● Exercise objective: "R203: 22k (+12V, U203/RST)" appears in one line; retype that line and all lines following it through the end of the records, with nothing left out or added.

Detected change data
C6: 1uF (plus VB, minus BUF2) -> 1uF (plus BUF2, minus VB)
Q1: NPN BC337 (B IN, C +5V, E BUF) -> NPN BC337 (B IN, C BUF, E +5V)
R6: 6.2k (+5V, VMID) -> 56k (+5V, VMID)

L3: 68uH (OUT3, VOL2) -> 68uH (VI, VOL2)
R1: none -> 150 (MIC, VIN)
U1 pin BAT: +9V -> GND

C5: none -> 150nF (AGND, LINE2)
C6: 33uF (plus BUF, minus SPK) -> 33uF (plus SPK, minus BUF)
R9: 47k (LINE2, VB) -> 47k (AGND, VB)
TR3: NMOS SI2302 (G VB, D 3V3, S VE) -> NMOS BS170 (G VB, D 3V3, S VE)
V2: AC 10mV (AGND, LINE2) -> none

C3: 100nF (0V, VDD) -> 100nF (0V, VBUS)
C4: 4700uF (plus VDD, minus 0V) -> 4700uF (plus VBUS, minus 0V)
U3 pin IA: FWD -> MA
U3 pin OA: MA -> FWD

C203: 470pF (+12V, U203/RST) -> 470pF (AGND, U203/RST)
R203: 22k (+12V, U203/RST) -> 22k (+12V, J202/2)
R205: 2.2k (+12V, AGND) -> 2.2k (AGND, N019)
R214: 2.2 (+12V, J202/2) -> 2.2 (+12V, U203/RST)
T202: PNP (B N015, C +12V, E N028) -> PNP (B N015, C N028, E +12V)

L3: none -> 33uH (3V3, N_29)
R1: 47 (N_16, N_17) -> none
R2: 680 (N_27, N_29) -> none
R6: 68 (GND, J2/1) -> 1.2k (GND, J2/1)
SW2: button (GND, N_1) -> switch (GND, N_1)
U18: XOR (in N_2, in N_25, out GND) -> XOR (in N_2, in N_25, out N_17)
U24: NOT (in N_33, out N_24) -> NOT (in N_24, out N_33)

● Exercise response:
R203: 22k (+12V, U203/RST) -> 22k (+12V, J202/2)
R205: 2.2k (+12V, AGND) -> 2.2k (AGND, N019)
R214: 2.2 (+12V, J202/2) -> 2.2 (+12V, U203/RST)
T202: PNP (B N015, C +12V, E N028) -> PNP (B N015, C N028, E +12V)

L3: none -> 33uH (3V3, N_29)
R1: 47 (N_16, N_17) -> none
R2: 680 (N_27, N_29) -> none
R6: 68 (GND, J2/1) -> 1.2k (GND, J2/1)
SW2: button (GND, N_1) -> switch (GND, N_1)
U18: XOR (in N_2, in N_25, out GND) -> XOR (in N_2, in N_25, out N_17)
U24: NOT (in N_33, out N_24) -> NOT (in N_24, out N_33)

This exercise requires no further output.